(Your instructions):
Rewrite the stretch from the line containing "The black metal pole at right is" through the line containing "You are standing", putting "dark steel post" wherever "black metal pole" appears and keeping everything else the same.

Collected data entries
──────────────────────────────

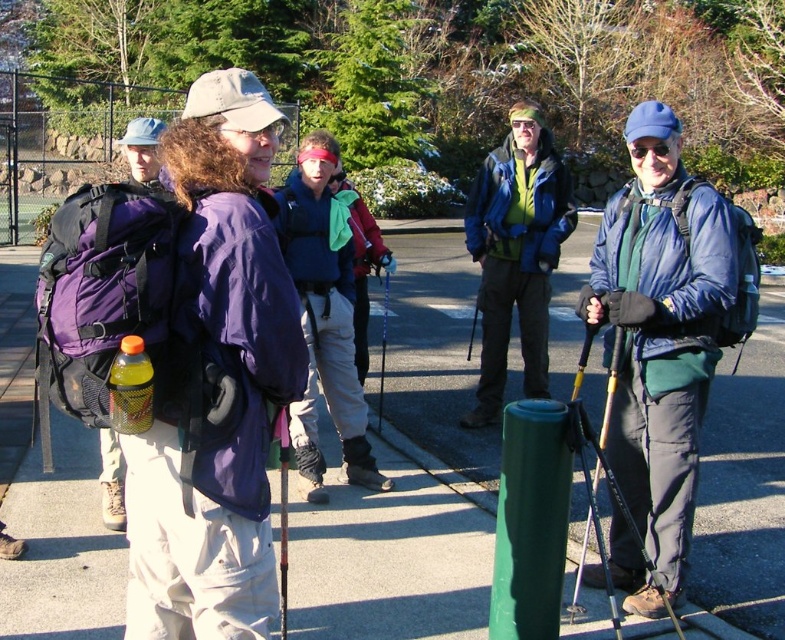
You are a hiker who wants to locate the matte blue jacket at center and the yellow metallic ski pole at lower center in the scene. Based on their positions, which object is closer to the right edge of the image?

The matte blue jacket at center is closer to the right edge of the image because it is positioned to the right of the yellow metallic ski pole at lower center.

You are a photographer trying to capture a wide shot of the matte blue jacket at center and the yellow metallic ski pole at lower center. Given their sizes, which object will appear bigger in your photo?

The matte blue jacket at center will appear bigger in the photo because its width is larger than that of the yellow metallic ski pole at lower center.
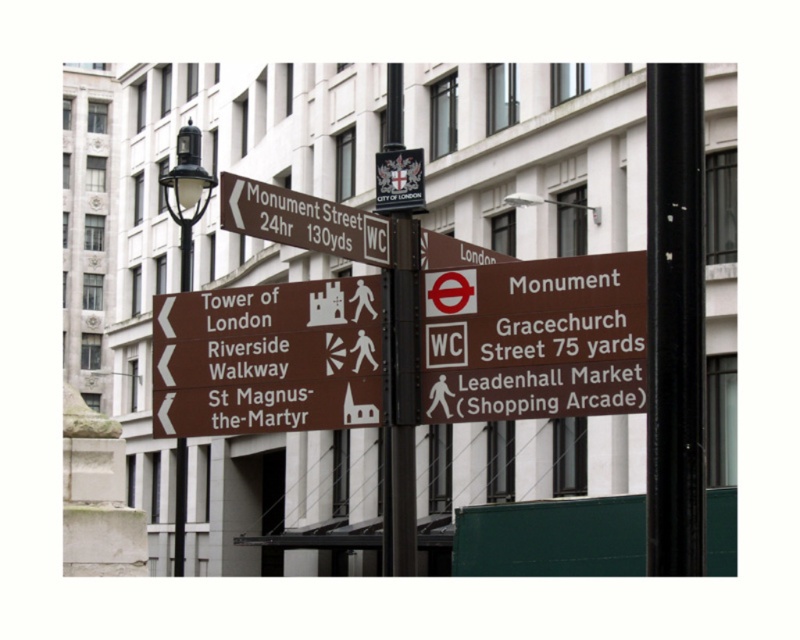
You are a tourist holding a map that is 1 foot wide. You want to check the brown matte sign at upper left and the black polished metal streetlight at left for directions. Can your map fit next to the narrower object without overlapping?

The brown matte sign at upper left is narrower than the black polished metal streetlight at left. Since the map is 1 foot wide, it can fit next to the brown matte sign at upper left without overlapping because the sign is narrower than the streetlight.

You are a tourist holding a map and looking at the black metal pole at right and the brown matte sign at upper left. Which object would appear larger to you in the scene?

The black metal pole at right is bigger than the brown matte sign at upper left, so it would appear larger to you.

You are standing at the base of the black metal pole at right. Looking towards the street signboard, which direction should you face to see the Tower of London sign first?

The Tower of London sign is located on the street signboard mounted on the black metal pole at right. Since the main sign for Monument Street is at the top, the Tower of London sign would be positioned below it. To see the Tower of London sign first, you should face north towards the signboard.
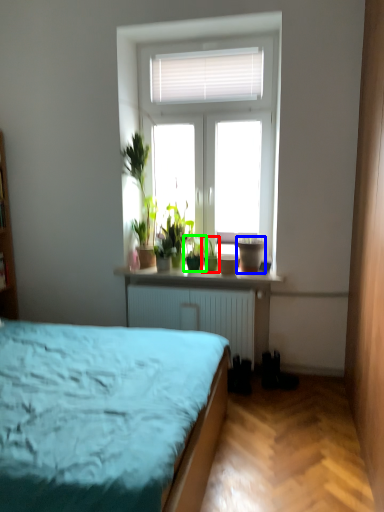
Question: Which object is positioned closest to houseplant (highlighted by a red box)? Select from flowerpot (highlighted by a blue box) and houseplant (highlighted by a green box).

Choices:
 (A) flowerpot
 (B) houseplant

Answer: (B)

──────────────────────────────

(Solution to this task):
The dark steel post at right is bigger than the brown matte sign at upper left, so it would appear larger to you.

You are standing at the base of the dark steel post at right. Looking towards the street signboard, which direction should you face to see the Tower of London sign first?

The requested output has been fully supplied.